*** Opening Source material ***
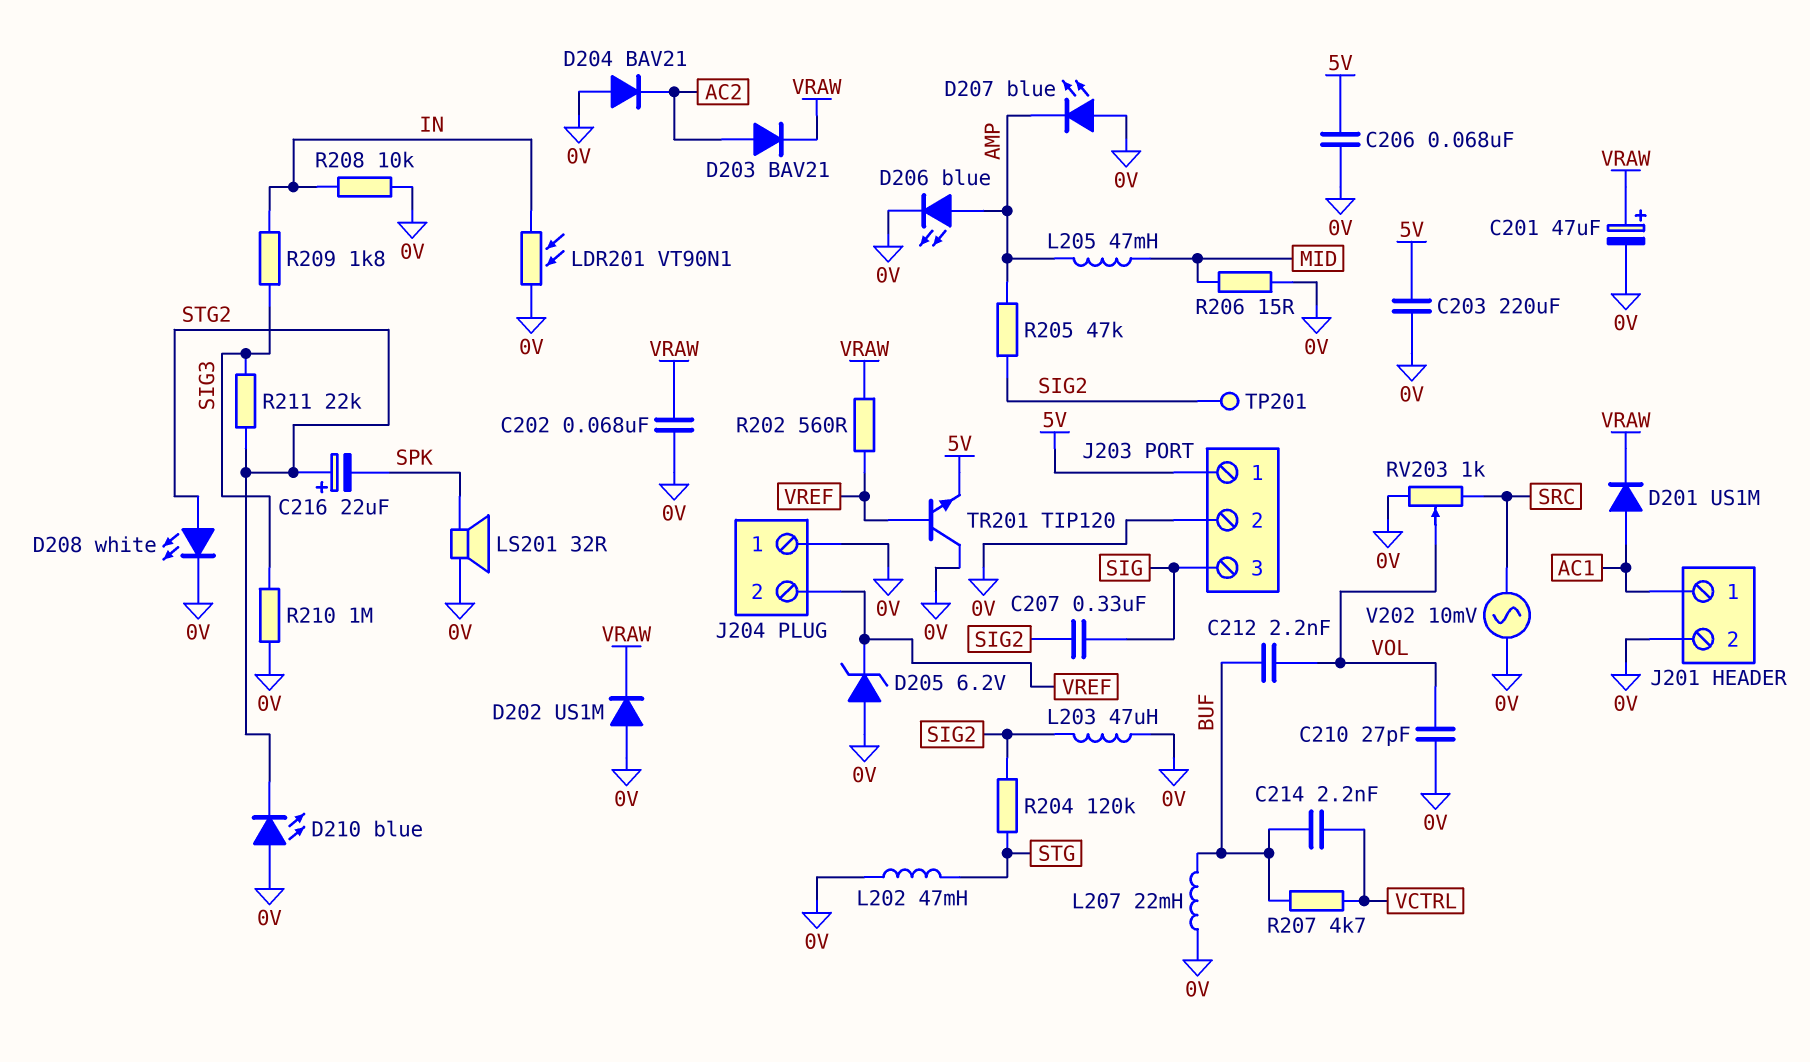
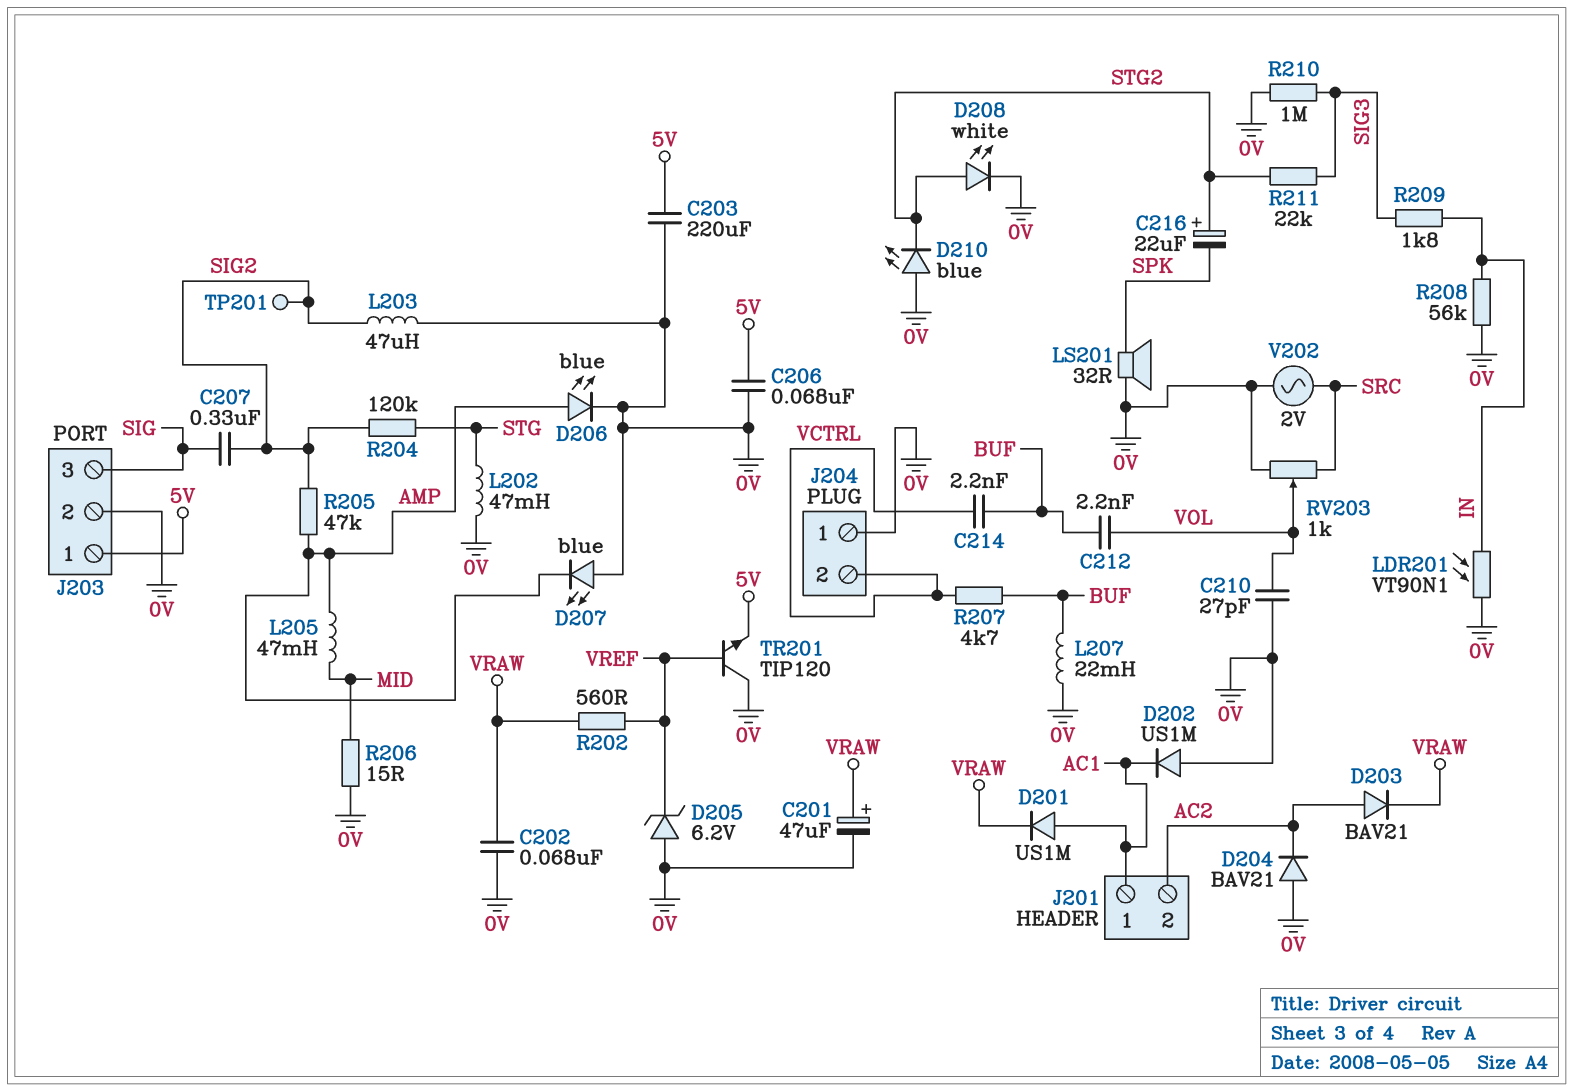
D202: diode US1M (A 0V, K VRAW) -> diode US1M (A 0V, K AC1)
J201 pin 2: 0V -> AC2
J204 pin 2: VREF -> VCTRL
R208: 10k (0V, IN) -> 56k (0V, IN)
V202: AC 10mV (0V, SRC) -> AC 2V (0V, SRC)

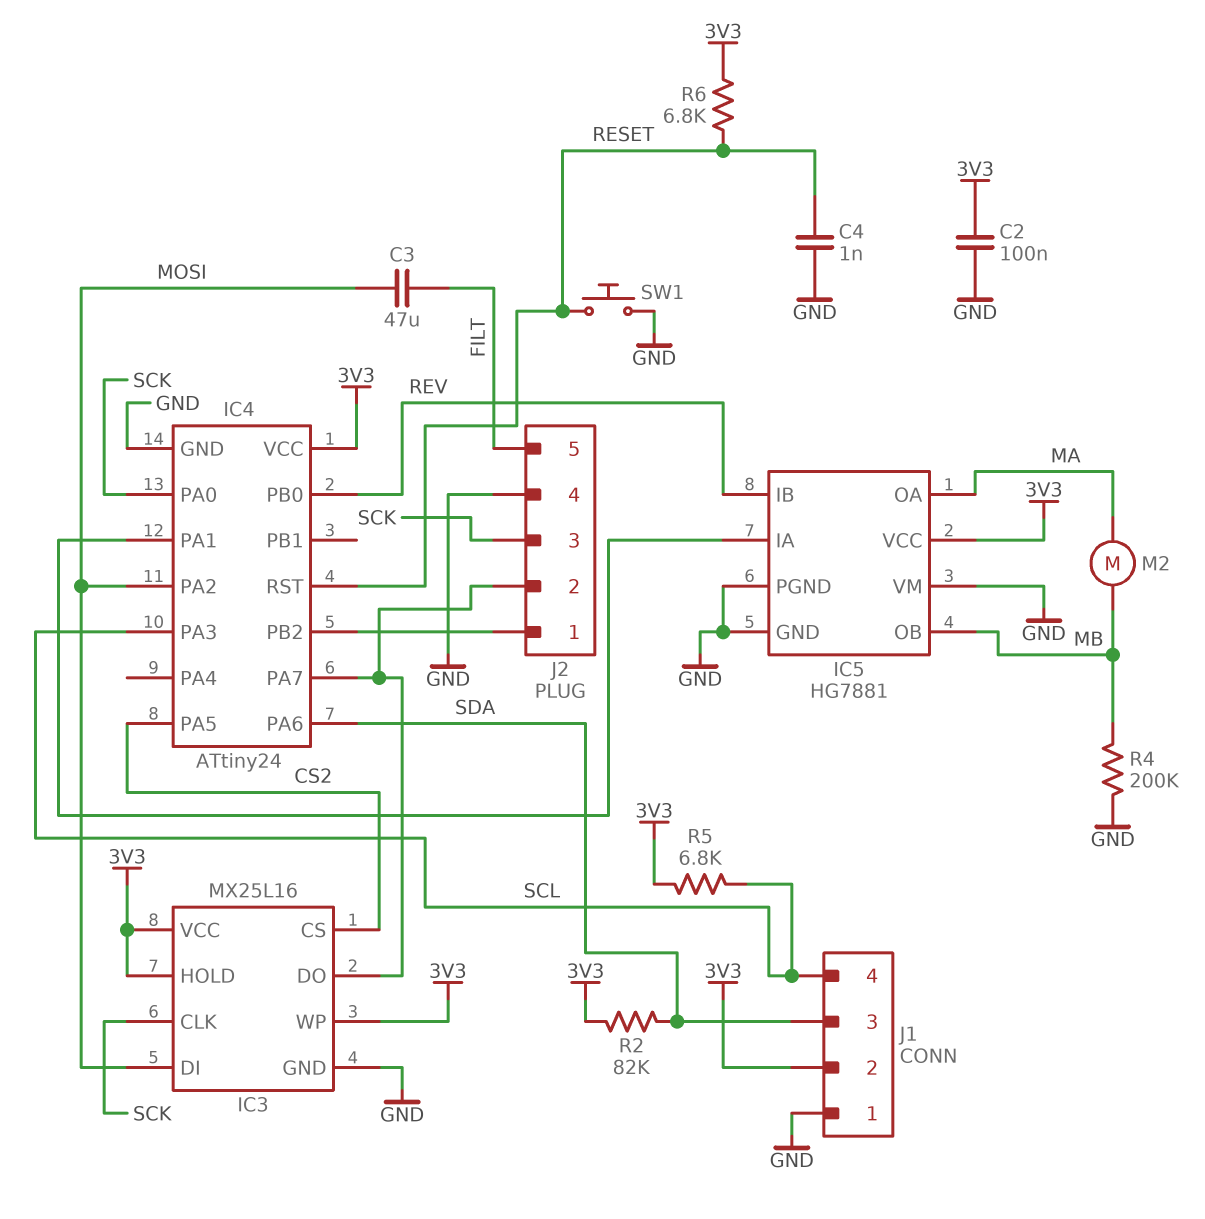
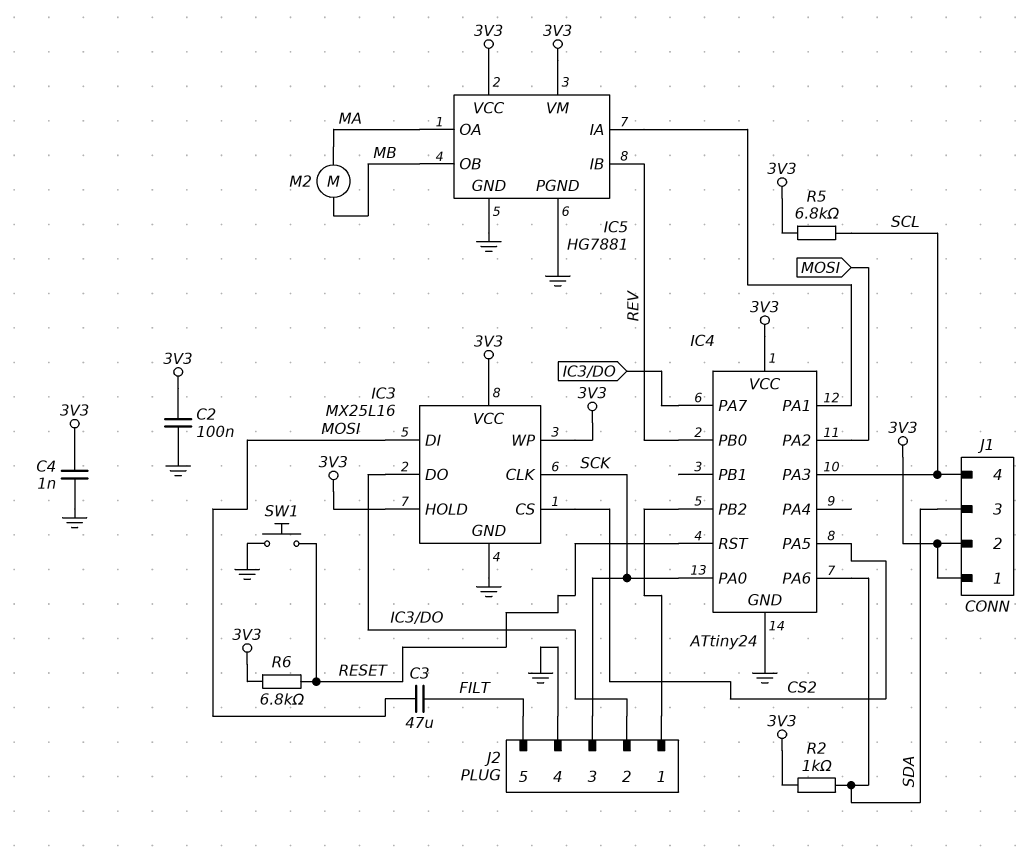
C4: 1nF (GND, RESET) -> 1nF (3V3, GND)
IC5 pin VM: GND -> 3V3
J1 pin 1: GND -> 3V3
R2: 82k (3V3, SDA) -> 1k (3V3, SDA)
R4: 200k (GND, MB) -> none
*** Closing Source material ***
* [Problem statement]
From first line to last, return the records verbatim without their pictures.

* [Written response]
D202: diode US1M (A 0V, K VRAW) -> diode US1M (A 0V, K AC1)
J201 pin 2: 0V -> AC2
J204 pin 2: VREF -> VCTRL
R208: 10k (0V, IN) -> 56k (0V, IN)
V202: AC 10mV (0V, SRC) -> AC 2V (0V, SRC)

C4: 1nF (GND, RESET) -> 1nF (3V3, GND)
IC5 pin VM: GND -> 3V3
J1 pin 1: GND -> 3V3
R2: 82k (3V3, SDA) -> 1k (3V3, SDA)
R4: 200k (GND, MB) -> none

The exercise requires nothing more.